(Stored entries)

▽

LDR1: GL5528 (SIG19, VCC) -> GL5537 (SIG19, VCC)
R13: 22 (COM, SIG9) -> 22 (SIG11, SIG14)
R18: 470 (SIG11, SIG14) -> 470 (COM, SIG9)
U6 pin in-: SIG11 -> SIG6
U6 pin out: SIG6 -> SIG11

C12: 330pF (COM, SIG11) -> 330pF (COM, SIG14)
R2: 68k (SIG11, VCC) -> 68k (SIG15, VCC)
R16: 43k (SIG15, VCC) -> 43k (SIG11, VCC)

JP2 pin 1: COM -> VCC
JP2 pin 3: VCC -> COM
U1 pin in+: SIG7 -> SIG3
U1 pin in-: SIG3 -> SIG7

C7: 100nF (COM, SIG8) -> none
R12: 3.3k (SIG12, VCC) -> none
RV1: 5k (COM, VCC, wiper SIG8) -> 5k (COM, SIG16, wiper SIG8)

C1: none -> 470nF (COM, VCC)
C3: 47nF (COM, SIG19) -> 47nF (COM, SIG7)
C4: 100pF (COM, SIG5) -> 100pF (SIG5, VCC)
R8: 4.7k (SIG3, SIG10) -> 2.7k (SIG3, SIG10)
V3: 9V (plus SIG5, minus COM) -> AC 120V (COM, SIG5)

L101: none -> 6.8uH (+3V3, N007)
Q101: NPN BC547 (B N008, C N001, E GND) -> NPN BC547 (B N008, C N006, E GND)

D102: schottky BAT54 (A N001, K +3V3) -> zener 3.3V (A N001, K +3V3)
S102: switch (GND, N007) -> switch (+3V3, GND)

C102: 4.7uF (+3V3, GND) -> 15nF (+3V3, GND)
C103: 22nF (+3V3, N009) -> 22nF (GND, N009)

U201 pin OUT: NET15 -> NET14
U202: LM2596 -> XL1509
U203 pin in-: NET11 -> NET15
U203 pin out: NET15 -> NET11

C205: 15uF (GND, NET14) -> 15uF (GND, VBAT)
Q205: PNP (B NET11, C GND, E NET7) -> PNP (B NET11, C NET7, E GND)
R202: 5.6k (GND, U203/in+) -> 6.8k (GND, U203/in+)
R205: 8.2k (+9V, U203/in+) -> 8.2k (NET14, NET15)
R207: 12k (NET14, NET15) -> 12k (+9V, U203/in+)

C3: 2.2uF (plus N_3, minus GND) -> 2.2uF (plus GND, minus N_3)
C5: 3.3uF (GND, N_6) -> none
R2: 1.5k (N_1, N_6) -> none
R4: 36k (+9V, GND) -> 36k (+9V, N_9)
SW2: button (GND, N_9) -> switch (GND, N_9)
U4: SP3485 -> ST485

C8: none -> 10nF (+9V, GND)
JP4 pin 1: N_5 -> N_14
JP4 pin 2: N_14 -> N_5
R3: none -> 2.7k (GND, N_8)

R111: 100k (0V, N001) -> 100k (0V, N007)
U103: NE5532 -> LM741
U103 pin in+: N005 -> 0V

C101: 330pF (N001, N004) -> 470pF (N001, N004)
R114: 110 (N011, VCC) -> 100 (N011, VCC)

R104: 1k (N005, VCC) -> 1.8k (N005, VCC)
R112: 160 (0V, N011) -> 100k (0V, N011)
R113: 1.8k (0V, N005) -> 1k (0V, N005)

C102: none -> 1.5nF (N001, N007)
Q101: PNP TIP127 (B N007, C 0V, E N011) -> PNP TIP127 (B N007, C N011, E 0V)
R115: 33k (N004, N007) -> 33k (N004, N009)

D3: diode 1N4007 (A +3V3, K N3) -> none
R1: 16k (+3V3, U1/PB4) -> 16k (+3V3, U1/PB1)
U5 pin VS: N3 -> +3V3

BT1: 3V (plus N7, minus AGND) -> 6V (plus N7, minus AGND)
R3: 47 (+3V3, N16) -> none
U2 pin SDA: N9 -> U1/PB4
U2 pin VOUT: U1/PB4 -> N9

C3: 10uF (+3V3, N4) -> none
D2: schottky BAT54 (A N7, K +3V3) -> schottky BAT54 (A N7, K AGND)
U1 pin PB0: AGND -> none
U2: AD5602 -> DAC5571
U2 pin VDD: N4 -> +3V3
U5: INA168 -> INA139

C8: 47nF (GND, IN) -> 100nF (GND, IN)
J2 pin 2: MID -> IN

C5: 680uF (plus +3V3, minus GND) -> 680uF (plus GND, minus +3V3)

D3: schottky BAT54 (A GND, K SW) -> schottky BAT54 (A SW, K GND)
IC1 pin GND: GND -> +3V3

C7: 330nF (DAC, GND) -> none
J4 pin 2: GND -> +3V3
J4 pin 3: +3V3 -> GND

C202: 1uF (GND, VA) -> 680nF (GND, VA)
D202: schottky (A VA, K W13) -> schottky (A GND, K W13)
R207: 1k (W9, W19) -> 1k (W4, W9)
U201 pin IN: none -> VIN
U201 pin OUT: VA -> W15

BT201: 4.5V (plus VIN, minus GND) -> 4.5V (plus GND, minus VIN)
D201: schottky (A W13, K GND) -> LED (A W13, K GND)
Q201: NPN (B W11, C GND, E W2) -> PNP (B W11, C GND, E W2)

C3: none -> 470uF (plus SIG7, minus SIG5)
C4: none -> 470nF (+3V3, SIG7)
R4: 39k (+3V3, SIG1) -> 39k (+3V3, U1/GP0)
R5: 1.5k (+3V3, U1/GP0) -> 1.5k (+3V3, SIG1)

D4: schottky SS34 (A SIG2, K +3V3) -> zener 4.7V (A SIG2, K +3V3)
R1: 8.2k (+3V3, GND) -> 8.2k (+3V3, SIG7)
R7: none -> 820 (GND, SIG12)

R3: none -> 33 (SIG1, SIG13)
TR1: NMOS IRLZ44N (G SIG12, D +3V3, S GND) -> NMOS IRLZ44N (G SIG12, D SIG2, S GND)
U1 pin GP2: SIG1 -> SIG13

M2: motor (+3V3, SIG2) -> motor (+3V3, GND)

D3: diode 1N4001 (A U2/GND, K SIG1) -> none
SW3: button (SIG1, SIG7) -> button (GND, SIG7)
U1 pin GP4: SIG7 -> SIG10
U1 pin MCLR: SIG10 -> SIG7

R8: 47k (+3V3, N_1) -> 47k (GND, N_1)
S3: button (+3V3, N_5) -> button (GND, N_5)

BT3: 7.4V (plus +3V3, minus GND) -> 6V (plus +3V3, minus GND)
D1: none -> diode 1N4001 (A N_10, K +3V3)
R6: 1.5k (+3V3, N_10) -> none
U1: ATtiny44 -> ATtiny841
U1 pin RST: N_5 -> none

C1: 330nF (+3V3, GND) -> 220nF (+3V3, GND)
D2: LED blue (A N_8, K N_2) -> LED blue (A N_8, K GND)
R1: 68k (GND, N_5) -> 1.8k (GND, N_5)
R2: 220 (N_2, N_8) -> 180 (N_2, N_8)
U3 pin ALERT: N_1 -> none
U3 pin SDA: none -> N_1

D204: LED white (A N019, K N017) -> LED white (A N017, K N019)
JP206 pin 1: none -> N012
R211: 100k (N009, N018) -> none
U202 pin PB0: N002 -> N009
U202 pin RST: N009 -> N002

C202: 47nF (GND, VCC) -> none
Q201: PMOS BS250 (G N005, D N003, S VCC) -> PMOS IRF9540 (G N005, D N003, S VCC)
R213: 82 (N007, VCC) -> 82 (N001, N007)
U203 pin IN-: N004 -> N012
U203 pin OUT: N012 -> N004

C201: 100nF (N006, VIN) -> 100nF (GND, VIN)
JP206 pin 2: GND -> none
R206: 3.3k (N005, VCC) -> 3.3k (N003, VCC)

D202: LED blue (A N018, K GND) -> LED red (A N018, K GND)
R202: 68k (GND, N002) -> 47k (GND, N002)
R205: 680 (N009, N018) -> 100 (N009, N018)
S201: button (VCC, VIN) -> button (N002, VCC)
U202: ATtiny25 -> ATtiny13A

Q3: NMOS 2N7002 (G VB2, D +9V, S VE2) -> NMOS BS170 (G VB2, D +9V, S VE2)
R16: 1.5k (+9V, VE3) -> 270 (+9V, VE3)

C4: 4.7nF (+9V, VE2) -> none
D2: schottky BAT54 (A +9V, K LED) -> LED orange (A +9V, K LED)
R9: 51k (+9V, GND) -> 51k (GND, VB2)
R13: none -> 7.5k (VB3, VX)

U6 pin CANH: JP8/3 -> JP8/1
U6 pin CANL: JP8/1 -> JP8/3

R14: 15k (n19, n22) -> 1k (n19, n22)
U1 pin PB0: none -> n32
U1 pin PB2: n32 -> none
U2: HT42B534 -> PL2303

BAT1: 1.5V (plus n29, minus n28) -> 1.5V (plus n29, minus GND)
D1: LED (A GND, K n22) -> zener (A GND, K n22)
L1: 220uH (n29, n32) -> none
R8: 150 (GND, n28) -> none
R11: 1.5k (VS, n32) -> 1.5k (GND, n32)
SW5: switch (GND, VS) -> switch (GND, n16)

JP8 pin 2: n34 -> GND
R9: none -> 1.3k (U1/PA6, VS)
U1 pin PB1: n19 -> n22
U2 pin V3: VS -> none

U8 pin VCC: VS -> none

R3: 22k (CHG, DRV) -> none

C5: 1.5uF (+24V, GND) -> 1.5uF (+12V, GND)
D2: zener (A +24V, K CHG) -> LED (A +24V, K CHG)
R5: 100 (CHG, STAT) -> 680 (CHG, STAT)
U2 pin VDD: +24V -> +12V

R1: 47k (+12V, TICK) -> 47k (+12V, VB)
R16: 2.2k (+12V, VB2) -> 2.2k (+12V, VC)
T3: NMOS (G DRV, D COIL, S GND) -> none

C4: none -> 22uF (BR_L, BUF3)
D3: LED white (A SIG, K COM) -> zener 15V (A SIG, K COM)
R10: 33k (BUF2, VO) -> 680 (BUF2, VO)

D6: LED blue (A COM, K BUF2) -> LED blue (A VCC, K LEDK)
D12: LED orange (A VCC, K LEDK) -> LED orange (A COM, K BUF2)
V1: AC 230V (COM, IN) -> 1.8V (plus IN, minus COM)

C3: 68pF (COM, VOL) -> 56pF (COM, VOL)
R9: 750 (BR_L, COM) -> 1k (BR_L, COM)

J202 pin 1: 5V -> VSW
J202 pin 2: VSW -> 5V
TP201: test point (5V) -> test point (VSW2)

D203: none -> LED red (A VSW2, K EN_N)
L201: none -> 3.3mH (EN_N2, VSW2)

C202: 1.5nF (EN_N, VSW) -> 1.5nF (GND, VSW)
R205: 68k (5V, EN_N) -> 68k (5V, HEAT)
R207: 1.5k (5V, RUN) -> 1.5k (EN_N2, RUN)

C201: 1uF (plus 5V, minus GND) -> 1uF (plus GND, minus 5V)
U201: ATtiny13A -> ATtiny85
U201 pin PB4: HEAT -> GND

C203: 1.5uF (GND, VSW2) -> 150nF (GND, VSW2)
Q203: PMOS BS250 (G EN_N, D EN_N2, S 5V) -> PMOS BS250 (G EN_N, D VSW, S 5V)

△

▸ TASK BRIEF
Every line above that includes the word "button" should be listed.

▸ WRITTEN RESPONSE
SW2: button (GND, N_9) -> switch (GND, N_9)
SW3: button (SIG1, SIG7) -> button (GND, SIG7)
S3: button (+3V3, N_5) -> button (GND, N_5)
S201: button (VCC, VIN) -> button (N002, VCC)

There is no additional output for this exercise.